[Exercise instructions]: Return, word for word, only the lines from the one containing "R3: none -> 680 (VEXT, VREF)" through the last line of the entries.

[Given records]:

----------

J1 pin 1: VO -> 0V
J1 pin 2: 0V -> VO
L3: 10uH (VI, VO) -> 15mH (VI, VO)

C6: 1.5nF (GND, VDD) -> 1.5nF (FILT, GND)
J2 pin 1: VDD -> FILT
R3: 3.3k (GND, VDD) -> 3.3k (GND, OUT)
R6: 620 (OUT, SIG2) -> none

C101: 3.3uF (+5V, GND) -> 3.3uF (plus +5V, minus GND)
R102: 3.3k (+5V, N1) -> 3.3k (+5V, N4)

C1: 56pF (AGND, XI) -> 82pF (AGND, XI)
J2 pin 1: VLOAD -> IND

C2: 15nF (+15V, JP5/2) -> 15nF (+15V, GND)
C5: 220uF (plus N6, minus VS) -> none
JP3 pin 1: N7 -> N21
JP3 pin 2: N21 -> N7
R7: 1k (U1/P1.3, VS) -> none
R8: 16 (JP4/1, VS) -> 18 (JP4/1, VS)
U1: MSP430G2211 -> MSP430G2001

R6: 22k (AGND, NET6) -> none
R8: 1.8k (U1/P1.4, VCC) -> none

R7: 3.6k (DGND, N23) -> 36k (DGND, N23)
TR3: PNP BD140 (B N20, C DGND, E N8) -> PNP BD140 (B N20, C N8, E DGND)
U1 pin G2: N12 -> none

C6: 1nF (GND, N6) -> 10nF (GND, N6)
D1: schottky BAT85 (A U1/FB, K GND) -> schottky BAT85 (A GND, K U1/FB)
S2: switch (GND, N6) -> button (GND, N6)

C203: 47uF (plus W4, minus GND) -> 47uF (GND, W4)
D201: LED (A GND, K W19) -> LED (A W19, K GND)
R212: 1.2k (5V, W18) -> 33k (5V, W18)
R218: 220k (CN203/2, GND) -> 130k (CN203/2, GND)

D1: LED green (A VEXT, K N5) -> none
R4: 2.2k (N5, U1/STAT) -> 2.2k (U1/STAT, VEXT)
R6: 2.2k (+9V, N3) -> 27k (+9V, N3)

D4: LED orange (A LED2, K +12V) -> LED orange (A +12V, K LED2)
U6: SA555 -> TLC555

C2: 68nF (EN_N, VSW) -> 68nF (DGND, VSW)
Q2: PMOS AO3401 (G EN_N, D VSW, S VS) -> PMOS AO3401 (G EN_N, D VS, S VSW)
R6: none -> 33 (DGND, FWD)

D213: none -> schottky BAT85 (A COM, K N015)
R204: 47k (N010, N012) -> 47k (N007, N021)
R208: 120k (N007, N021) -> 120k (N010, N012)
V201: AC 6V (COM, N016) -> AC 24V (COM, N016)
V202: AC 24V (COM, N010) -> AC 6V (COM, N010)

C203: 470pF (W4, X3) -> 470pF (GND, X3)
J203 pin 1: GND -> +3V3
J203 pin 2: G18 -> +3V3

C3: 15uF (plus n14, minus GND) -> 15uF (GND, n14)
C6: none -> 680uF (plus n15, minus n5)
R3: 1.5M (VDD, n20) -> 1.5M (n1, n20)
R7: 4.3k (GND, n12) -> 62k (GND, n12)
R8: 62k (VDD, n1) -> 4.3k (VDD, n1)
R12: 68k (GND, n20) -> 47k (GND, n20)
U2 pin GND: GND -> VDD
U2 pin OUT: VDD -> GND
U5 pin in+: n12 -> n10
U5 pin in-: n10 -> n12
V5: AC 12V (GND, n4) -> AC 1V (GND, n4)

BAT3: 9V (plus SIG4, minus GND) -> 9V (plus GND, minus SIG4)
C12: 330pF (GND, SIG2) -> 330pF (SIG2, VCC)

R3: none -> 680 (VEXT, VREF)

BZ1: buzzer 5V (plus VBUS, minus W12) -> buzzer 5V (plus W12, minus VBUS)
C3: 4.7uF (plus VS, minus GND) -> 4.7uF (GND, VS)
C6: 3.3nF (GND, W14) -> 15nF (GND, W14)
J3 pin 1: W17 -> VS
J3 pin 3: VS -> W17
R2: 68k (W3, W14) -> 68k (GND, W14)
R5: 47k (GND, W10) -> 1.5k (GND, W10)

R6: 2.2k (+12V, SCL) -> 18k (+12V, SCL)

----------

[Solution to this problem]:
R3: none -> 680 (VEXT, VREF)

BZ1: buzzer 5V (plus VBUS, minus W12) -> buzzer 5V (plus W12, minus VBUS)
C3: 4.7uF (plus VS, minus GND) -> 4.7uF (GND, VS)
C6: 3.3nF (GND, W14) -> 15nF (GND, W14)
J3 pin 1: W17 -> VS
J3 pin 3: VS -> W17
R2: 68k (W3, W14) -> 68k (GND, W14)
R5: 47k (GND, W10) -> 1.5k (GND, W10)

R6: 2.2k (+12V, SCL) -> 18k (+12V, SCL)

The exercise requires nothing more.